▸ Exercise:
Starting with the line containing "D4: schottky (A" and going on through the line containing "J101 pin 4: GND -> +12V", return the lines of the data below exactly, and only those.

Revision comparison data
============================================================
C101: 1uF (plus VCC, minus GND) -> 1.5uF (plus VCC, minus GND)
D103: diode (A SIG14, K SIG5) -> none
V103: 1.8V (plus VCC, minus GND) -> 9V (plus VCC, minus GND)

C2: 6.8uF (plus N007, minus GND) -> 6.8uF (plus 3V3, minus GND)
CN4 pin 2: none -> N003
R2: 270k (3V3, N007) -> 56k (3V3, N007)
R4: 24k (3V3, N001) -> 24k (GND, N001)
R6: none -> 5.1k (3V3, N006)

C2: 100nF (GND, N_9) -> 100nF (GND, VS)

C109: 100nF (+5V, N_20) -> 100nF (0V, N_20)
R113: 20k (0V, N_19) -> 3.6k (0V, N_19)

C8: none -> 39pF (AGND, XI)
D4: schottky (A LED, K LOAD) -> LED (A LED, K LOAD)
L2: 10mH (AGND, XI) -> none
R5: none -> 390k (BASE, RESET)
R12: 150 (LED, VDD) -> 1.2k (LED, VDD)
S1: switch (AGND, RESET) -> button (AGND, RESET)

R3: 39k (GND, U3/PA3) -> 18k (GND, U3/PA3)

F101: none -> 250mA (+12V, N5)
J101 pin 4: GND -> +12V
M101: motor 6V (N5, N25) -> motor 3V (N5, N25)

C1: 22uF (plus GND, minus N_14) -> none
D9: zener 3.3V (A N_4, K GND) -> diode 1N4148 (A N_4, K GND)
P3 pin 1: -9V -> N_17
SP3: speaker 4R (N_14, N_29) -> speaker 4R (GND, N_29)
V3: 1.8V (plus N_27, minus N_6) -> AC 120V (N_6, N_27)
============================================================
▸ Solution to this exercise:
D4: schottky (A LED, K LOAD) -> LED (A LED, K LOAD)
L2: 10mH (AGND, XI) -> none
R5: none -> 390k (BASE, RESET)
R12: 150 (LED, VDD) -> 1.2k (LED, VDD)
S1: switch (AGND, RESET) -> button (AGND, RESET)

R3: 39k (GND, U3/PA3) -> 18k (GND, U3/PA3)

F101: none -> 250mA (+12V, N5)
J101 pin 4: GND -> +12V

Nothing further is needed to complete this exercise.